EXERCISE INSTRUCTIONS ->
Each line in the entries below that holds the word "moved" belongs in the answer.

GIVEN DATA ->
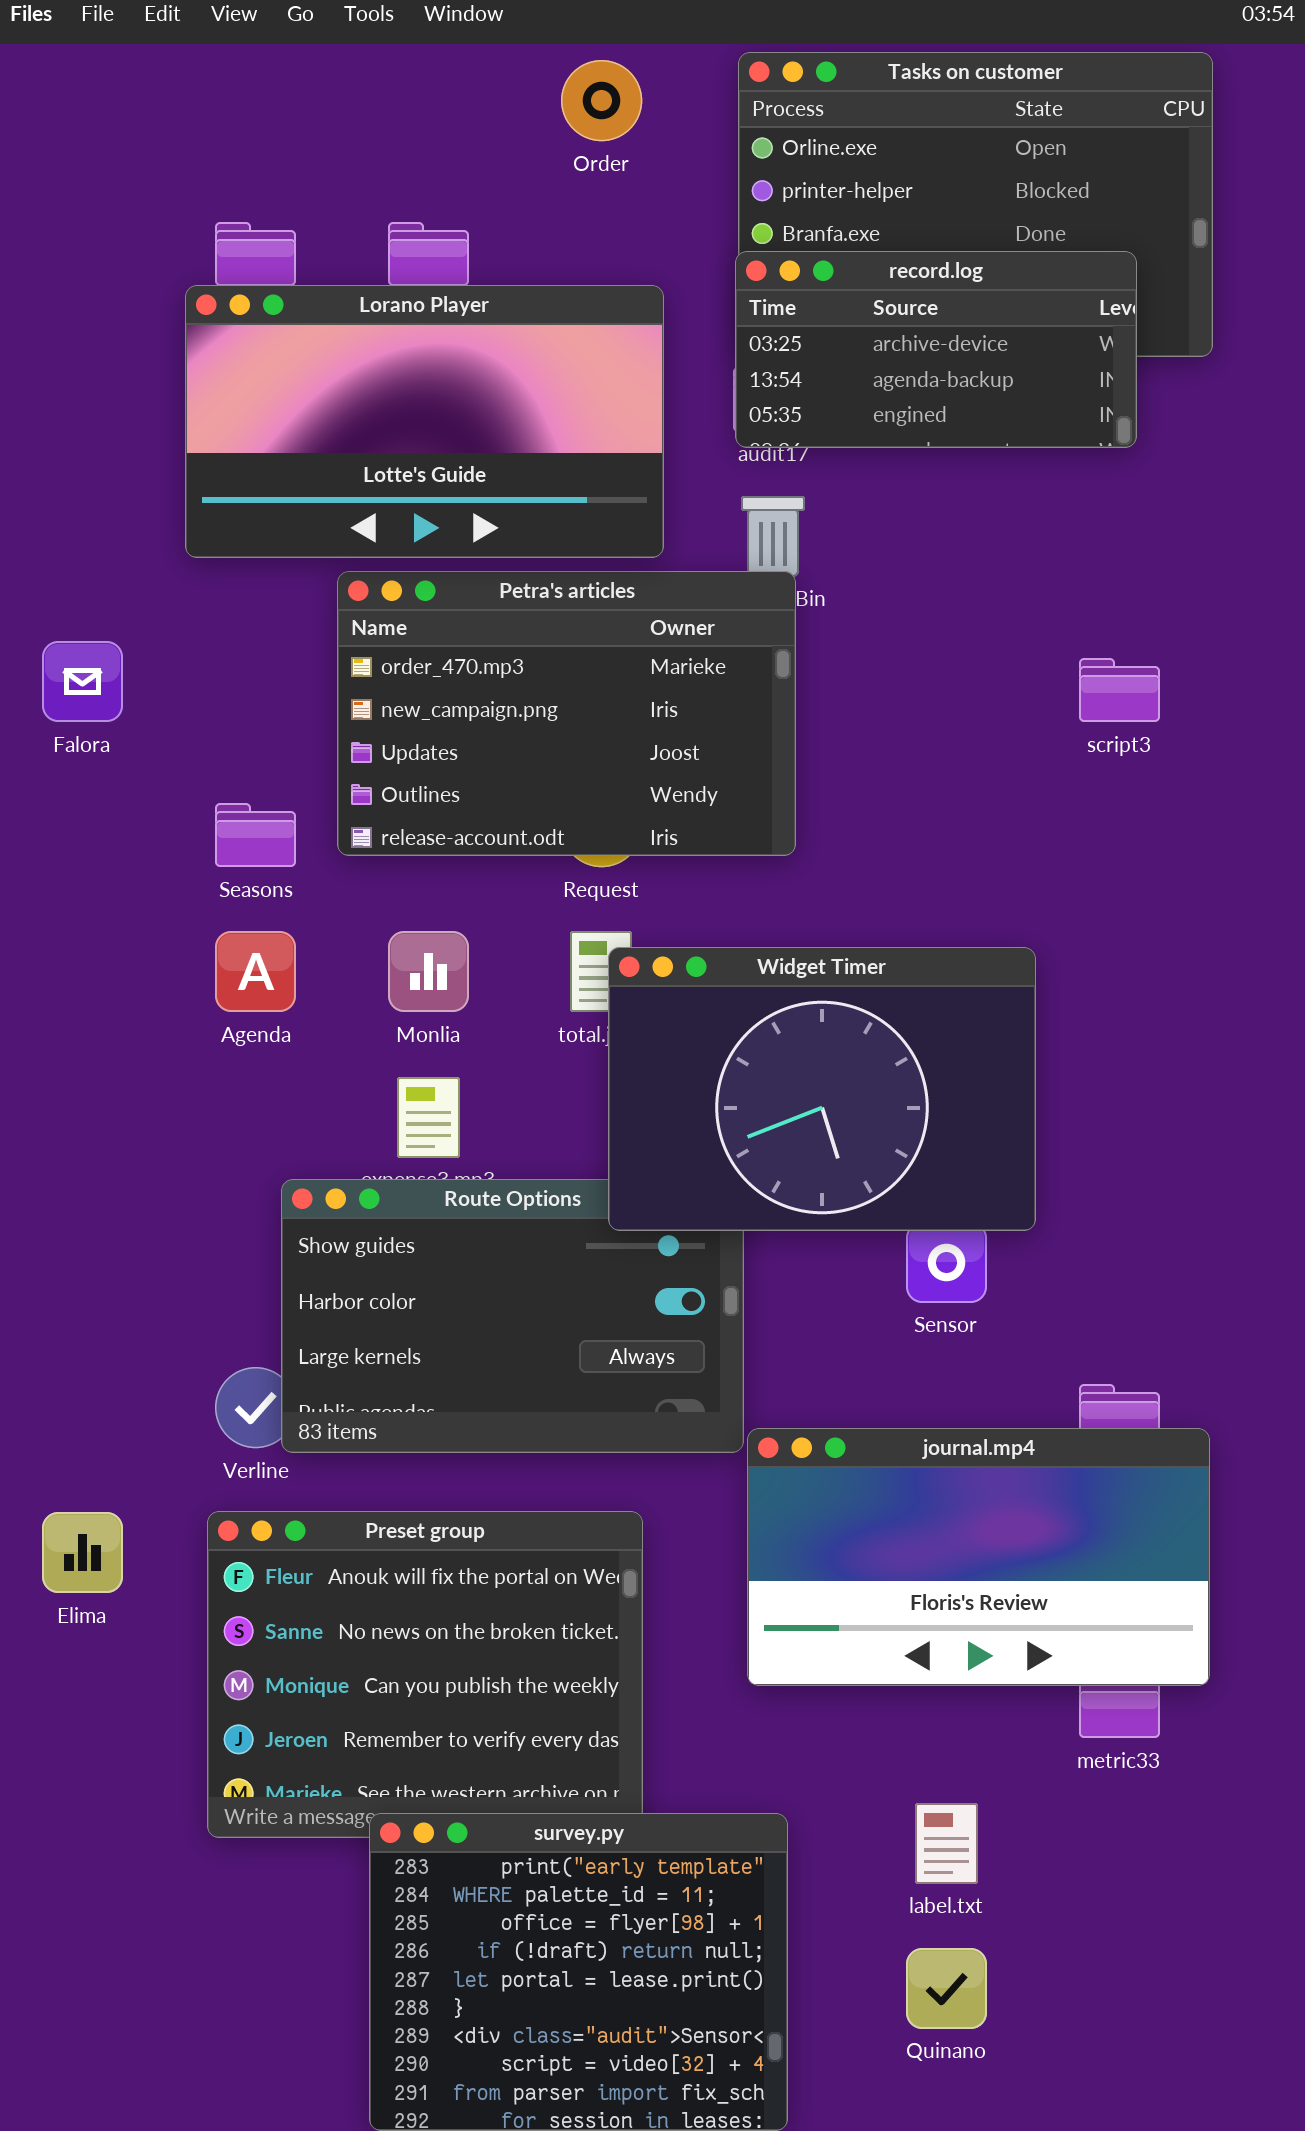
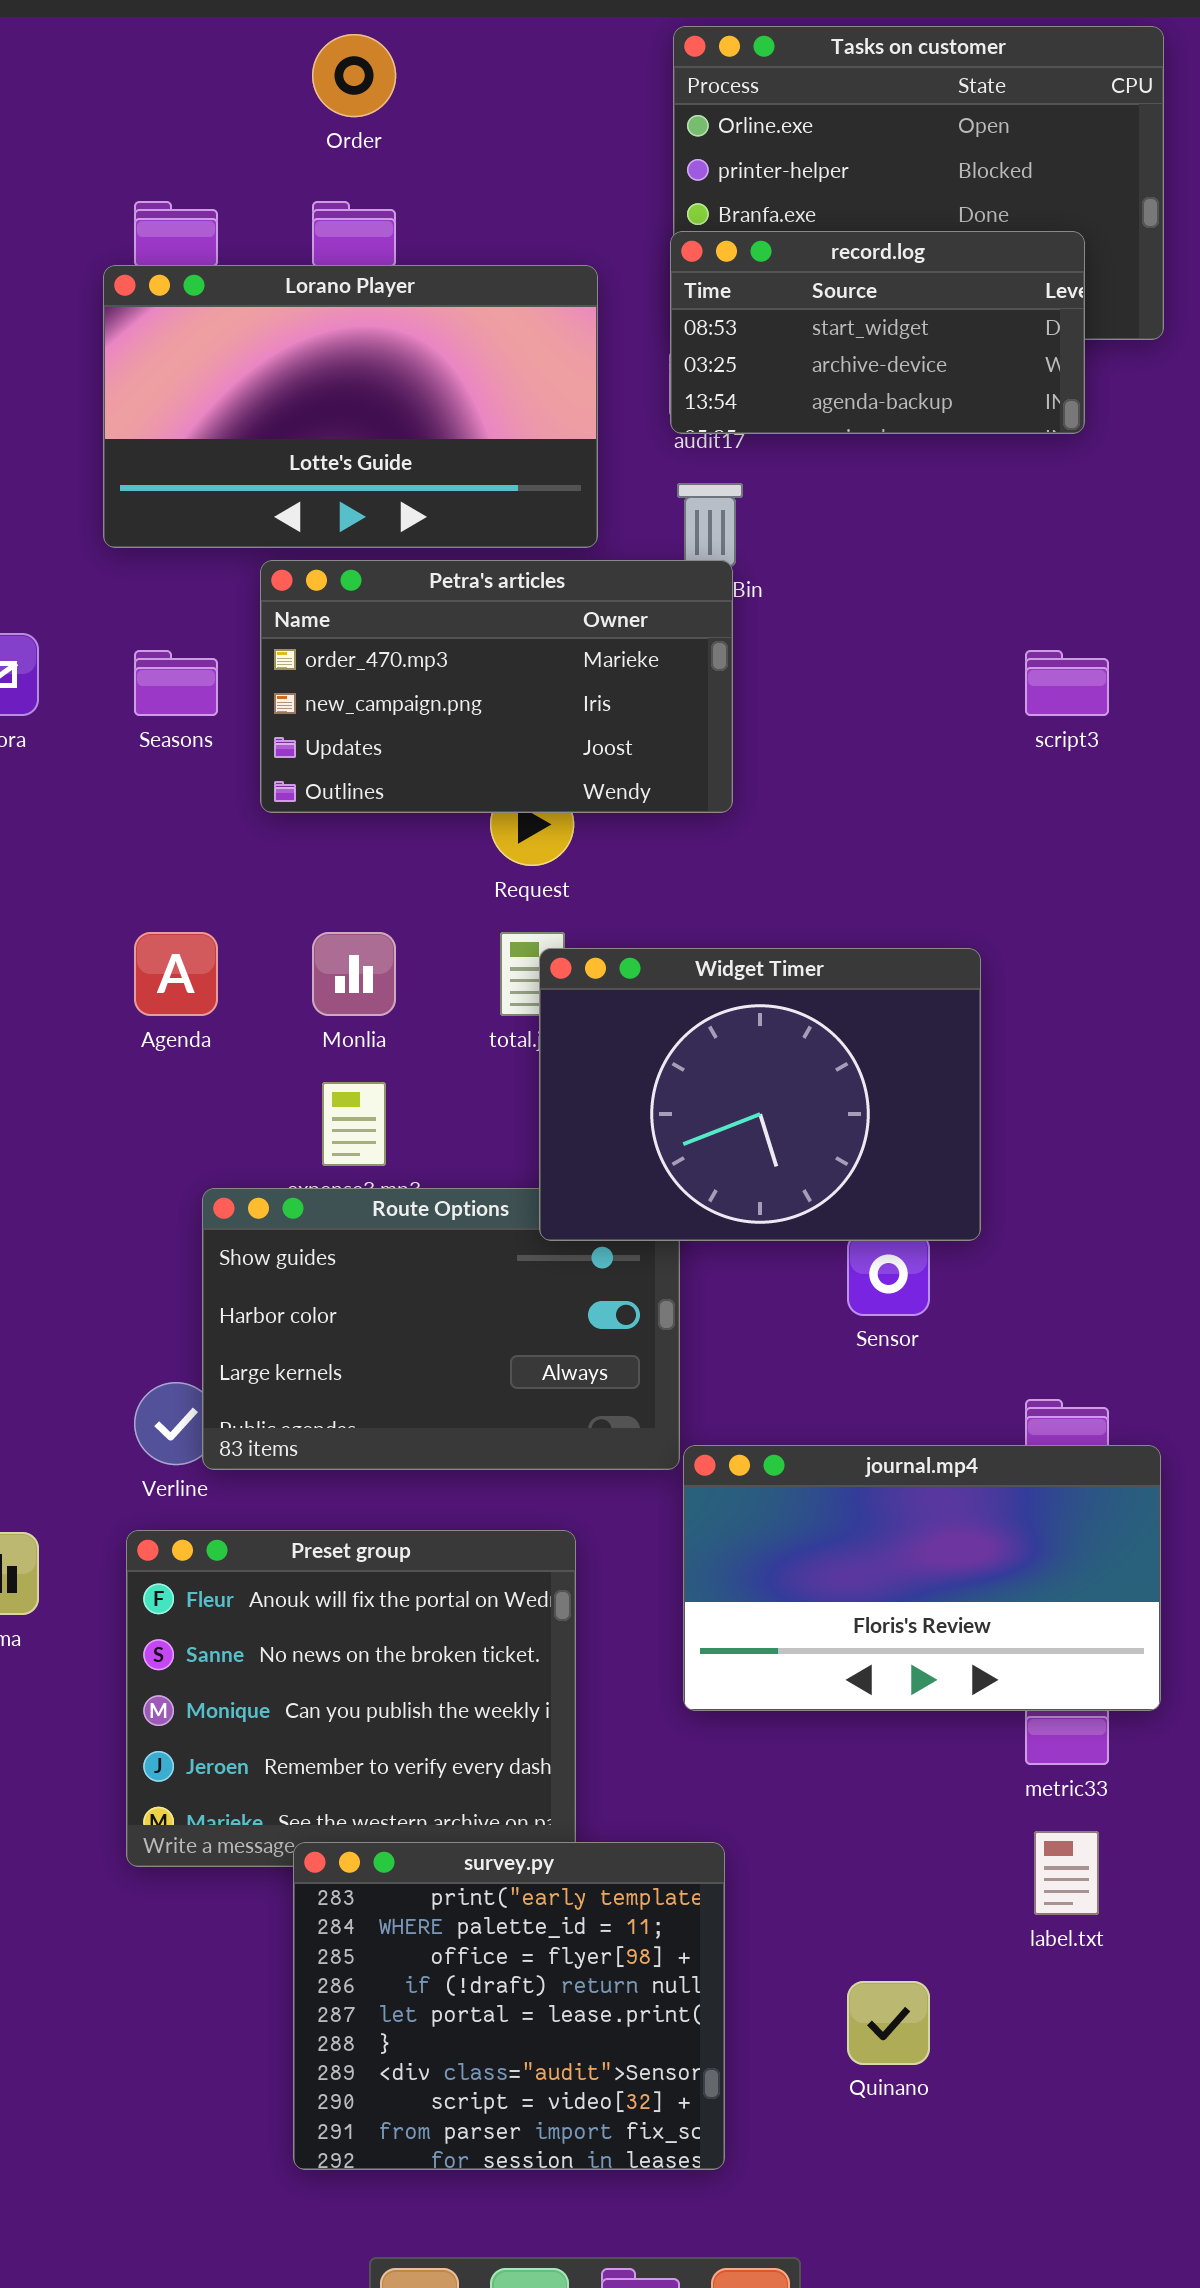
Order: [561,60,642,141] -> [312,34,396,117], moved
record.log: [735,251,1137,448] -> [670,231,1085,434], scrolled up 1 row
Petra's articles: [337,571,796,856] -> [260,560,733,813], resized
Seasons: [215,803,296,867] -> [134,650,218,716], moved
label.txt: [915,1803,978,1884] -> [1034,1831,1099,1915], moved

SOLUTION FOR THIS PROBLEM ->
Order: [561,60,642,141] -> [312,34,396,117], moved
Seasons: [215,803,296,867] -> [134,650,218,716], moved
label.txt: [915,1803,978,1884] -> [1034,1831,1099,1915], moved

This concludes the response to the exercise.